Task goal:
Report each line of the data below in which "cyan" appears.

Source material:
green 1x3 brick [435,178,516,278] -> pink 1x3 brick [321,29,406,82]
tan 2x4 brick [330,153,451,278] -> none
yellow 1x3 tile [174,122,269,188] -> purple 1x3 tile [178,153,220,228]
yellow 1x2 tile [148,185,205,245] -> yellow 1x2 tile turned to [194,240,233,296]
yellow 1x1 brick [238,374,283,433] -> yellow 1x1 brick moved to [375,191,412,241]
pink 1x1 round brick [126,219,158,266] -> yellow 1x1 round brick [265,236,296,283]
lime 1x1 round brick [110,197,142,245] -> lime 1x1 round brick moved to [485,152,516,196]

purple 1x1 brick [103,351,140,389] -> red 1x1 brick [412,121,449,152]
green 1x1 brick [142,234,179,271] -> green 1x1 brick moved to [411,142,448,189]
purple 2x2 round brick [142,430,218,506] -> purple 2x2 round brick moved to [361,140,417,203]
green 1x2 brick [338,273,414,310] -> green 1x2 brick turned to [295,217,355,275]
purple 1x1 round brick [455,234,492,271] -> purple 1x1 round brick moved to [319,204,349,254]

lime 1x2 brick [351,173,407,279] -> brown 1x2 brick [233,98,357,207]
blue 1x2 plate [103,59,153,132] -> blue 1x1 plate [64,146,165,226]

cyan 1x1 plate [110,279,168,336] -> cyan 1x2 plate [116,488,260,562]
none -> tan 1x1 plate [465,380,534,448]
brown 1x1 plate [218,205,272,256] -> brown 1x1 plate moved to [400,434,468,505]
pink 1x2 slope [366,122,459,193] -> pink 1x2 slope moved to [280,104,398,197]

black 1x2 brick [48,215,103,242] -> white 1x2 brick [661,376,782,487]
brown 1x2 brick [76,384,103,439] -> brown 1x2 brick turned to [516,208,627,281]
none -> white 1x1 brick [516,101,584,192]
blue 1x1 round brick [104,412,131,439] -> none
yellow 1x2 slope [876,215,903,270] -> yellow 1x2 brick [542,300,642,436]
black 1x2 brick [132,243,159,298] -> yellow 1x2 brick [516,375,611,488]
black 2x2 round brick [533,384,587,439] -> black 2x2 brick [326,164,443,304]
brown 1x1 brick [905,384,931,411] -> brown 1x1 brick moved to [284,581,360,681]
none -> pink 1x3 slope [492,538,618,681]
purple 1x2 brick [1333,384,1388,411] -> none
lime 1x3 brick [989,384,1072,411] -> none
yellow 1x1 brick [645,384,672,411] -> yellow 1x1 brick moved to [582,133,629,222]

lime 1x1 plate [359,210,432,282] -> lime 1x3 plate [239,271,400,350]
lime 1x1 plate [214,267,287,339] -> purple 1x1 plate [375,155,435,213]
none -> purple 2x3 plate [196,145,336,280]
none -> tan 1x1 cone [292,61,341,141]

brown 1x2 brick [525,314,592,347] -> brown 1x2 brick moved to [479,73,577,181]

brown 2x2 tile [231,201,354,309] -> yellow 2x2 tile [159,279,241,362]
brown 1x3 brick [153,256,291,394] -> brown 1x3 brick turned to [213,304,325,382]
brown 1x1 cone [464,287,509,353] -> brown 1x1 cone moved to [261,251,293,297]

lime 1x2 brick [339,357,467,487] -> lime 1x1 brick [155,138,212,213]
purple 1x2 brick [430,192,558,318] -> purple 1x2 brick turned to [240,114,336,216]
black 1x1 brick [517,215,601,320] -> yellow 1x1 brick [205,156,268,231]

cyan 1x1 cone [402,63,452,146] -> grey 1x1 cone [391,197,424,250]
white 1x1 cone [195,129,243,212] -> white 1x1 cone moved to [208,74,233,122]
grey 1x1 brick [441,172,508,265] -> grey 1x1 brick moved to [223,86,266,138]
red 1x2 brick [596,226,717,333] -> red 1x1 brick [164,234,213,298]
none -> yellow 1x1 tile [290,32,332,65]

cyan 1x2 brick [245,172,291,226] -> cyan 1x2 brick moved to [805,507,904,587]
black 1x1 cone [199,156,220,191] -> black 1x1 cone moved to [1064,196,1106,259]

Your solution:
cyan 1x1 plate [110,279,168,336] -> cyan 1x2 plate [116,488,260,562]
cyan 1x1 cone [402,63,452,146] -> grey 1x1 cone [391,197,424,250]
cyan 1x2 brick [245,172,291,226] -> cyan 1x2 brick moved to [805,507,904,587]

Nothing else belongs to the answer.